╭─ Information supplied

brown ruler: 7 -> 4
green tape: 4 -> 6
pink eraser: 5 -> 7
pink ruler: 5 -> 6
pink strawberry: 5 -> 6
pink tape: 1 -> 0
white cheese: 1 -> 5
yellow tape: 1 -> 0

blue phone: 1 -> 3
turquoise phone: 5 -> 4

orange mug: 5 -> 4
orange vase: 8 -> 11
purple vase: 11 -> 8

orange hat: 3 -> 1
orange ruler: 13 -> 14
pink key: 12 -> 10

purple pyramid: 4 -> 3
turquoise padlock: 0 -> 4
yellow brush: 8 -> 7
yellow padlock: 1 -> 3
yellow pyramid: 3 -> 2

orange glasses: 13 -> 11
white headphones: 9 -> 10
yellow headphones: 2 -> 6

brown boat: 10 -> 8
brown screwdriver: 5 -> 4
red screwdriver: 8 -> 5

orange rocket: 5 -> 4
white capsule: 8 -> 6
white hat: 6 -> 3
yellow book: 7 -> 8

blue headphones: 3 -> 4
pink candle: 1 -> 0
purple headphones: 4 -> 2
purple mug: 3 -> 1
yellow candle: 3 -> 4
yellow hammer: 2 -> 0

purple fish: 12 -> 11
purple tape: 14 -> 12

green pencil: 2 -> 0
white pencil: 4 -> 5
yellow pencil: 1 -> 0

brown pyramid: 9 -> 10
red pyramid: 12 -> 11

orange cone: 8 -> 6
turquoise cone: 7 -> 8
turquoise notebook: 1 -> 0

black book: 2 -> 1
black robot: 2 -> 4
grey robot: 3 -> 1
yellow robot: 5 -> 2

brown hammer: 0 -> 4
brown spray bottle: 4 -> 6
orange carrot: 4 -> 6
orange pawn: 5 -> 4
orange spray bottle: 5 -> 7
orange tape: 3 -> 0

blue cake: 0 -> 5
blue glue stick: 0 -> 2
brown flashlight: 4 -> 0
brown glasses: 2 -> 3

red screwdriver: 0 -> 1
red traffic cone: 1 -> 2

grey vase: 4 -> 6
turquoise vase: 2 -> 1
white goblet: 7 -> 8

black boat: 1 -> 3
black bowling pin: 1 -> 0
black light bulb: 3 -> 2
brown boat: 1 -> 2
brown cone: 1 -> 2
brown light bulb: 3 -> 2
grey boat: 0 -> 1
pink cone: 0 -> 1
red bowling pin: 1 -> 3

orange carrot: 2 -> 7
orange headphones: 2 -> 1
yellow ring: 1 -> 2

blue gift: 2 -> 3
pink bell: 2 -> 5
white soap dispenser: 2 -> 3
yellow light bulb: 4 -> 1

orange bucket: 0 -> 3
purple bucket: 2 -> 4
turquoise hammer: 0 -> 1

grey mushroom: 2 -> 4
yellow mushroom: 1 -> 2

╰─

Exercise description:
I need each line of the entries that holds the string "bowling" located and copied.

Finished exercise:
black bowling pin: 1 -> 0
red bowling pin: 1 -> 3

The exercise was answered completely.